- **Task description**:
The output must match the lines from the first line of the listing below through the line holding "<195, 153> |" exactly and must contain no pictures.

- **Exercise data**:
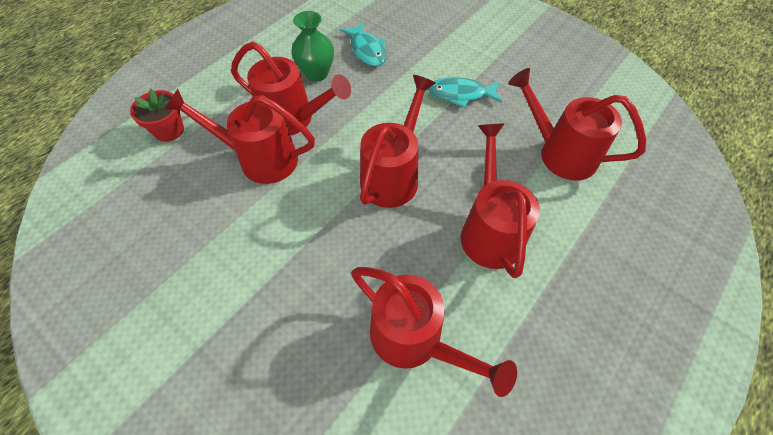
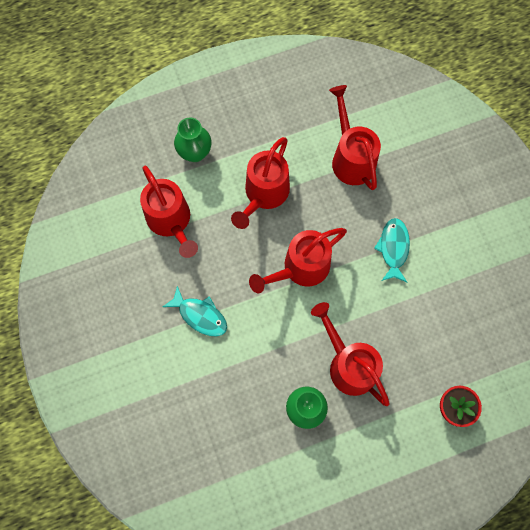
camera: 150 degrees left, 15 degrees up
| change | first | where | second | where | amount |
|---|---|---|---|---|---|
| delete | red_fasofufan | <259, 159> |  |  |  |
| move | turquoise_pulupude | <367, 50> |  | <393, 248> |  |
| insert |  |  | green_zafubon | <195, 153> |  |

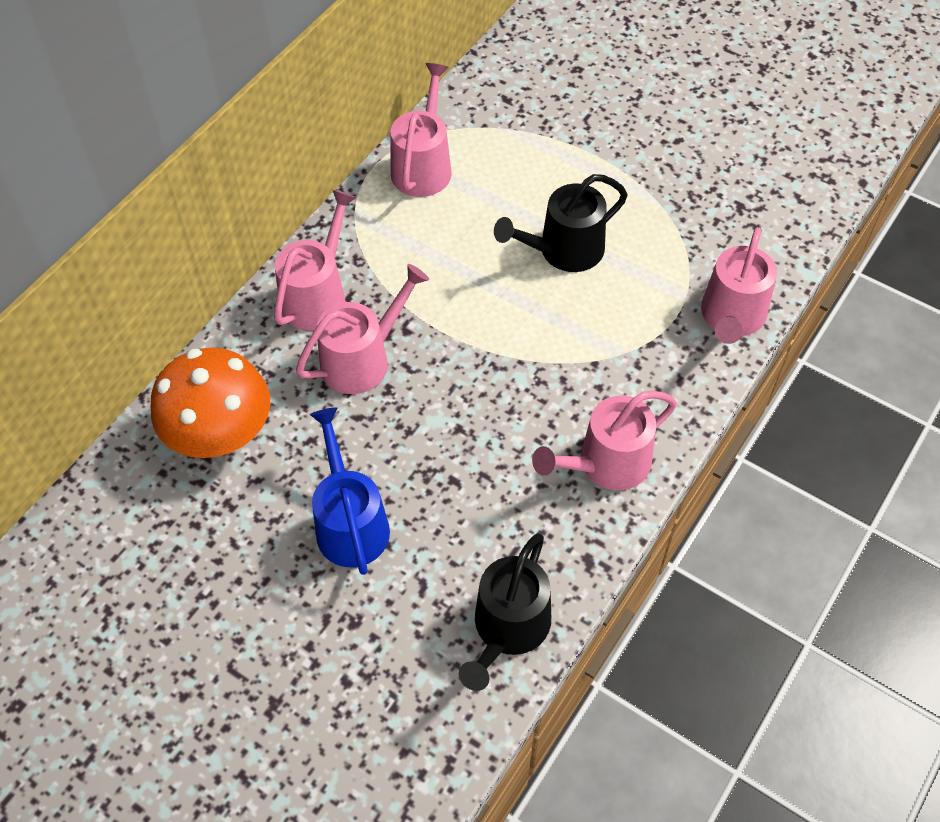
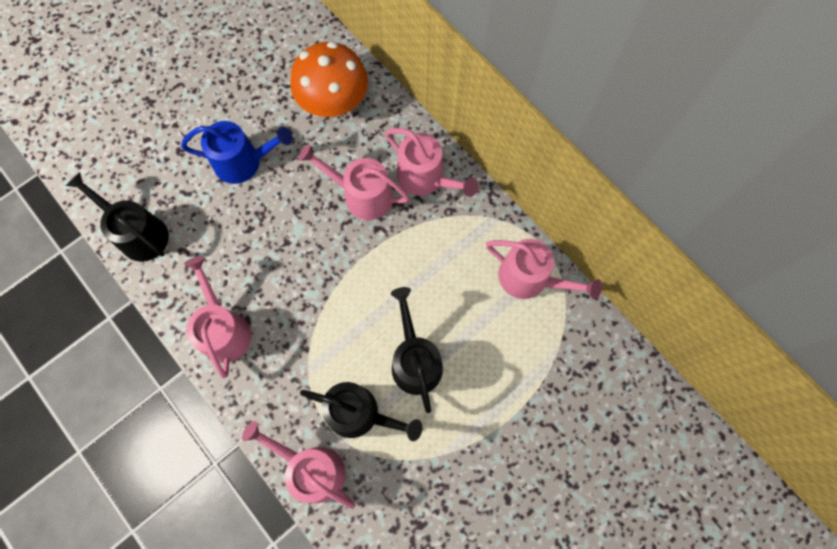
camera: 105 degrees right, 15 degrees up
| change | first | where | second | where | amount |
|---|---|---|---|---|---|
| rotate | pink_fasofufan | <362, 359> |  | <362, 195> | 135 degrees clockwise |
| insert |  |  | black_fasofufan | <359, 413> |  |

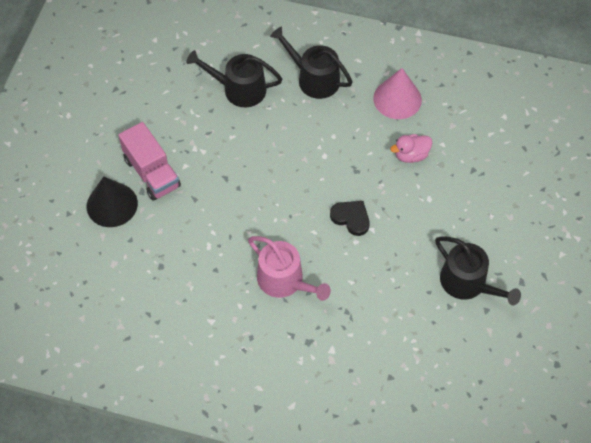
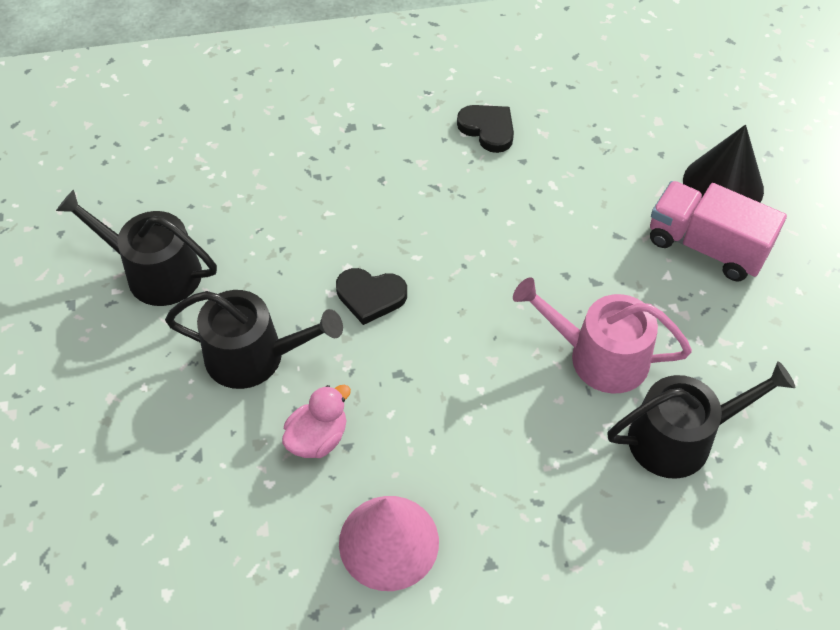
camera: 155 degrees right, 5 degrees down
| change | first | where | second | where | amount |
|---|---|---|---|---|---|
| move | pink_fasofufan | <285, 281> |  | <599, 356> |  |
| move | black_fasofufan | <314, 78> |  | <254, 356> |  |
| insert |  |  | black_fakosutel | <488, 129> |  |

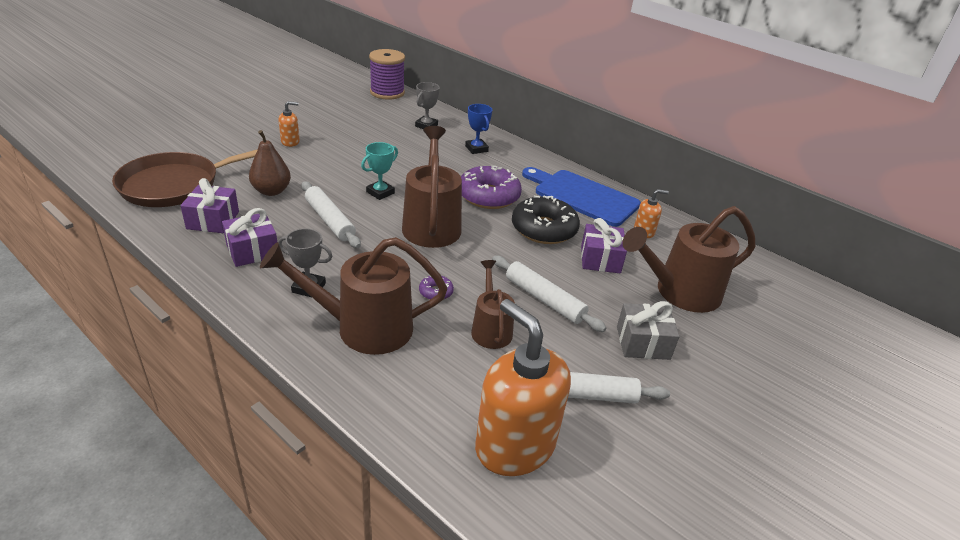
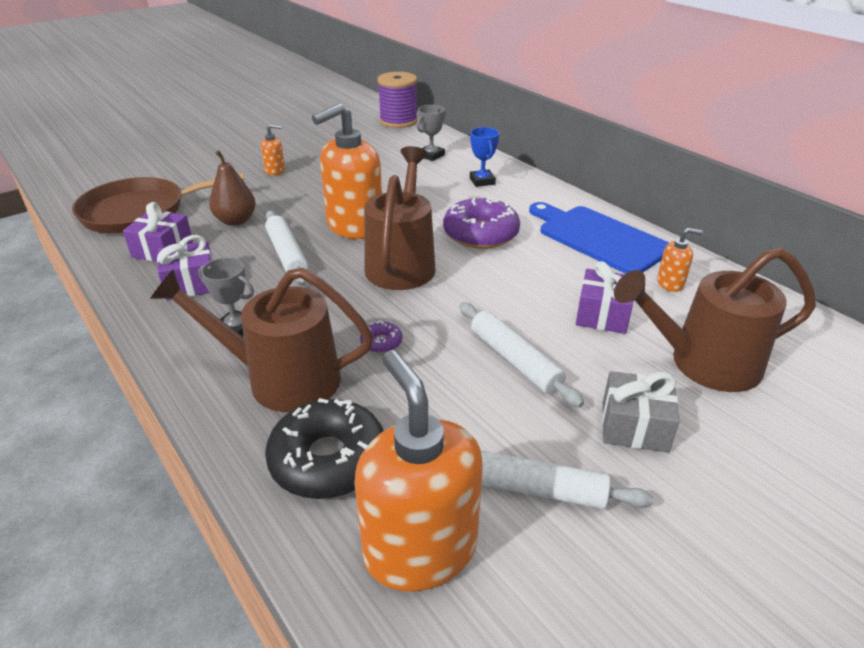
camera: 15 degrees right, 0 degrees up
| change | first | where | second | where | amount |
|---|---|---|---|---|---|
| replace | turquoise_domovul | <380, 192> | orange_tafisin | <354, 226> |  |
| delete | brown_fasofufan | <490, 328> |  |  |  |
| move | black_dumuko | <544, 229> |  | <328, 460> |  |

- **Result**:
camera: 150 degrees left, 15 degrees up
| change | first | where | second | where | amount |
|---|---|---|---|---|---|
| delete | red_fasofufan | <259, 159> |  |  |  |
| move | turquoise_pulupude | <367, 50> |  | <393, 248> |  |
| insert |  |  | green_zafubon | <195, 153> |  |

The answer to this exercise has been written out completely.